- [TASK INSTRUCTIONS]: Could you quote, exactly as they stand, the lines running from the one with "purple brick A1" to the final line of the material?

- [RECORD EXCERPTS]:
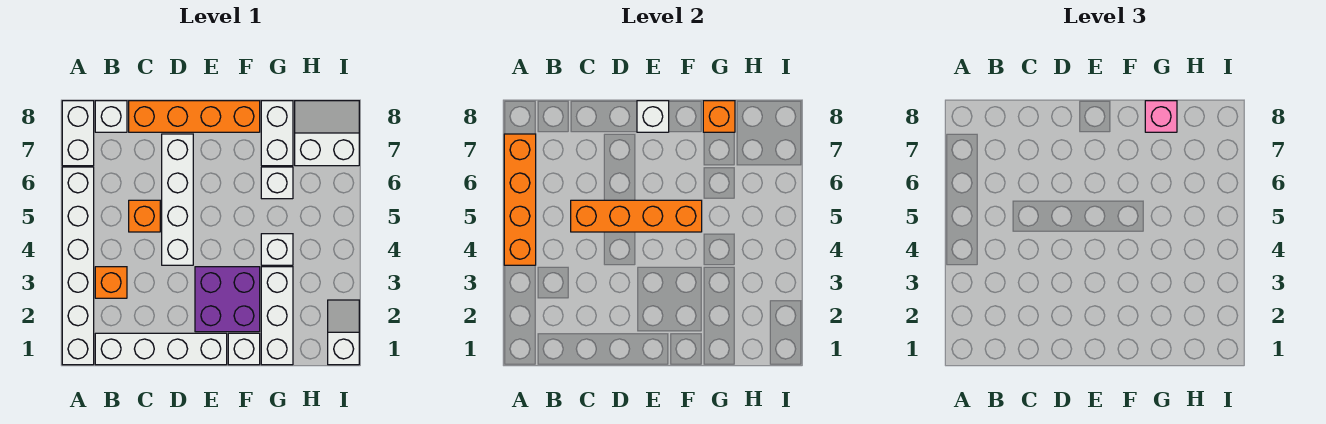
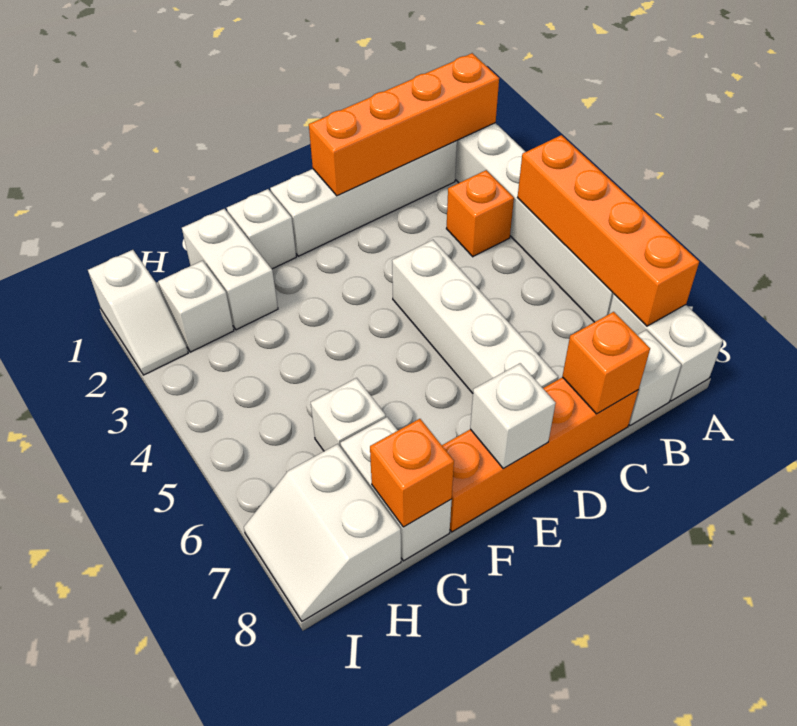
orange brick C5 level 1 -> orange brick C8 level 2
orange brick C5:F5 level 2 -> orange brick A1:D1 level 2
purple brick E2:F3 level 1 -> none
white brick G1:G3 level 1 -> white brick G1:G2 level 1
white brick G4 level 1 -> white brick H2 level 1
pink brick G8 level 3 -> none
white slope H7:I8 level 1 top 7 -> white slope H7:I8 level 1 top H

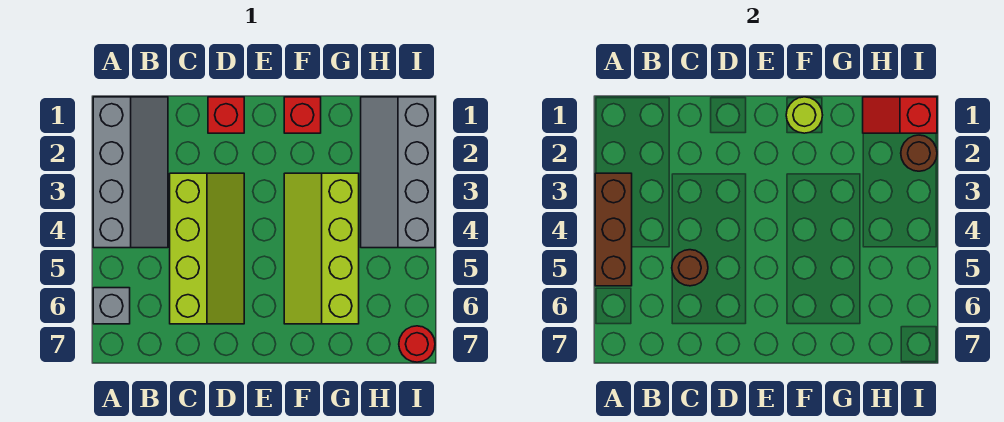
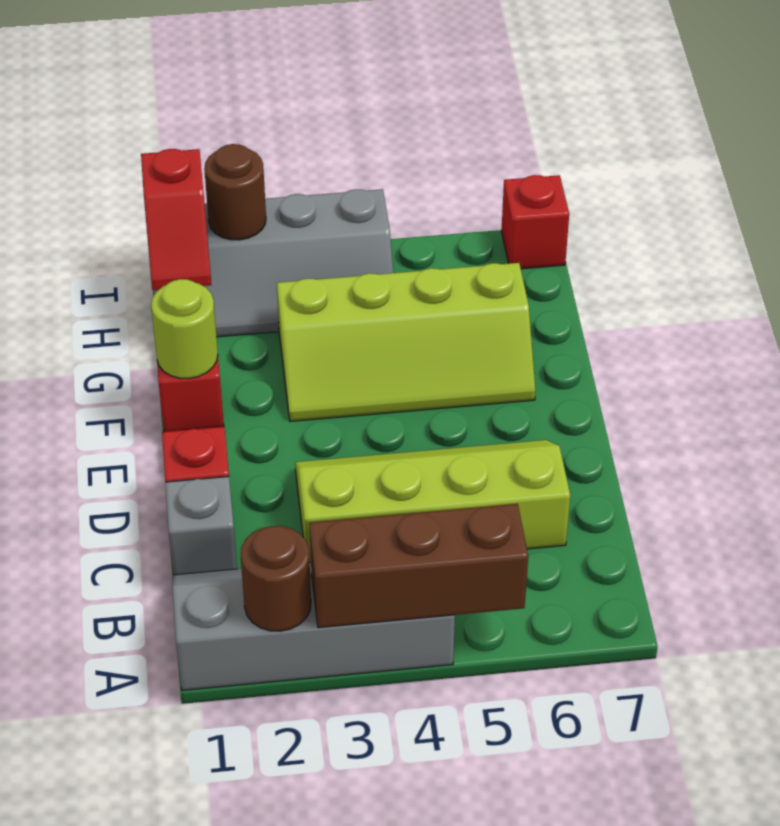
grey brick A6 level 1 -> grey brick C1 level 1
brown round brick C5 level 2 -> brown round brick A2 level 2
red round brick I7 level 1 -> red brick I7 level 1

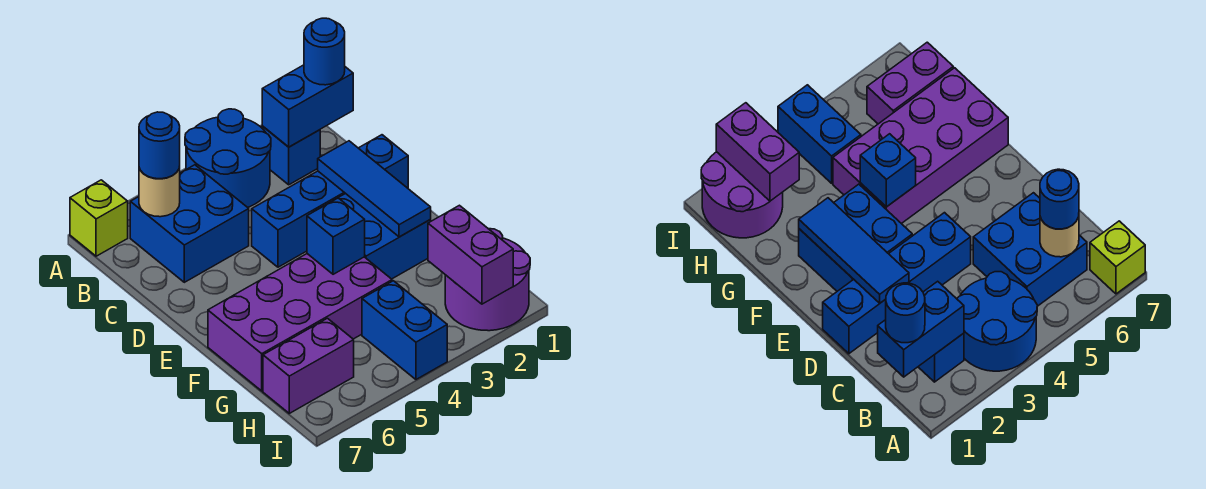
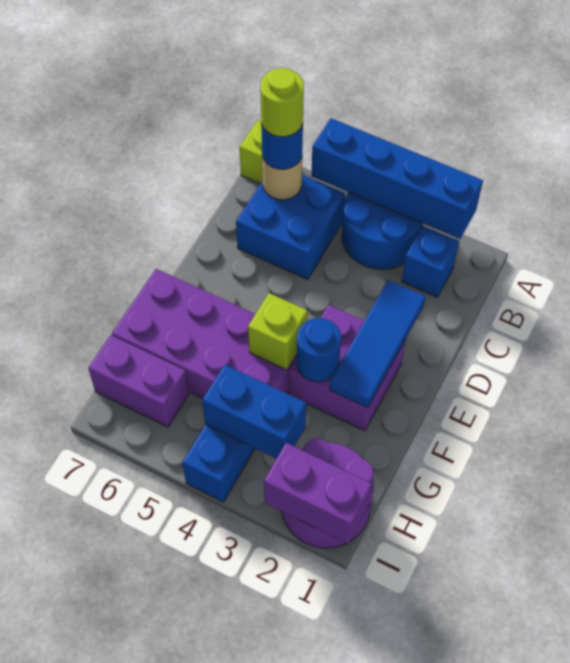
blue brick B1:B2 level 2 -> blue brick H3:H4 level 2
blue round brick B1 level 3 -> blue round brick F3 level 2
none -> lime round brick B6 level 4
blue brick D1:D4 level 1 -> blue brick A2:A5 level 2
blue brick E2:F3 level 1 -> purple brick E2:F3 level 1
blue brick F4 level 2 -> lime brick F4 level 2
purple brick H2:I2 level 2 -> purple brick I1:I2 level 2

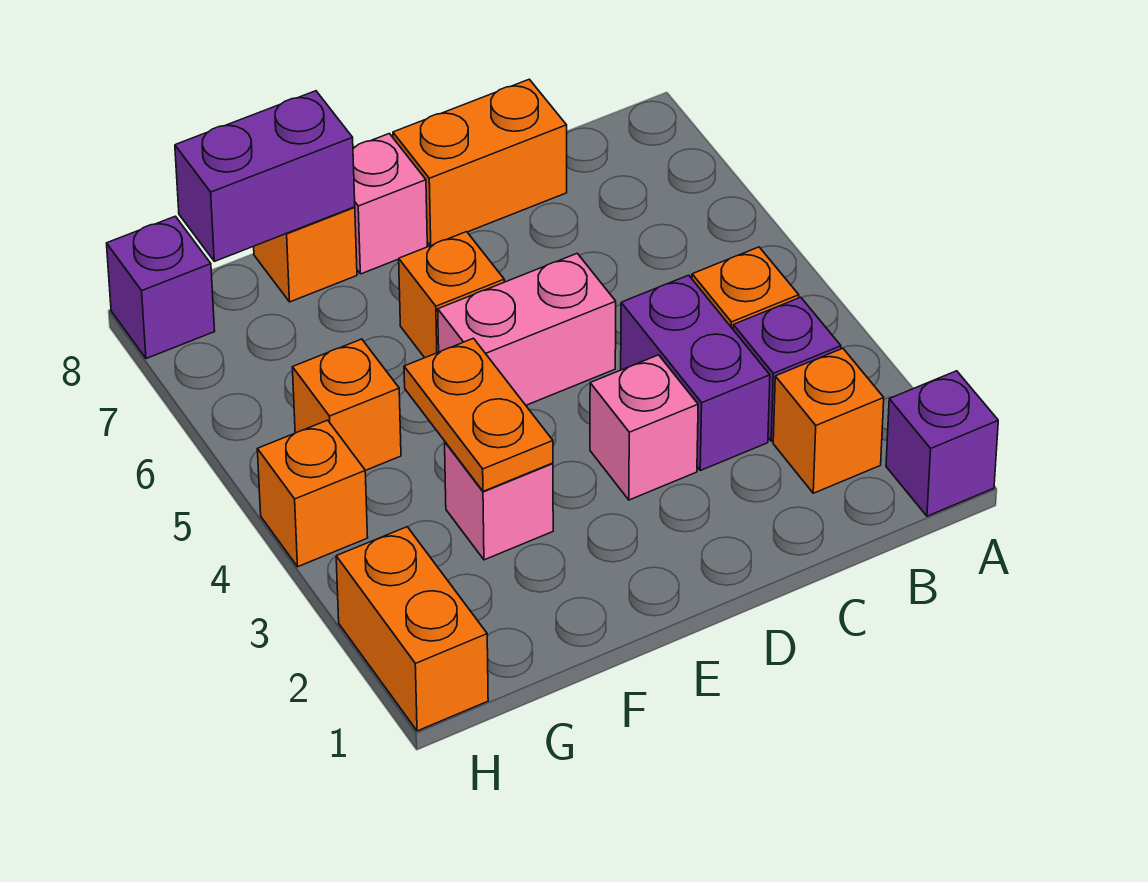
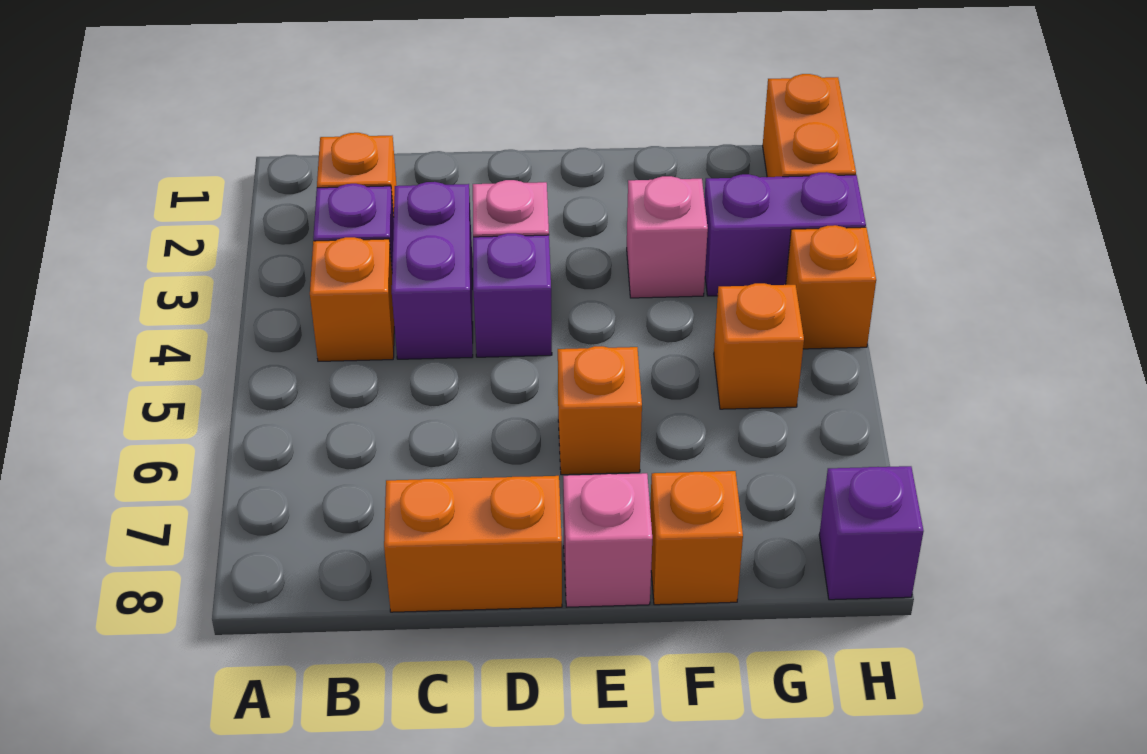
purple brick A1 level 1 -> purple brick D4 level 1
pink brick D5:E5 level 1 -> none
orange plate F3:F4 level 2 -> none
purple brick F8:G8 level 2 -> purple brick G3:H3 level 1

- [TASK RESPONSE]:
purple brick A1 level 1 -> purple brick D4 level 1
pink brick D5:E5 level 1 -> none
orange plate F3:F4 level 2 -> none
purple brick F8:G8 level 2 -> purple brick G3:H3 level 1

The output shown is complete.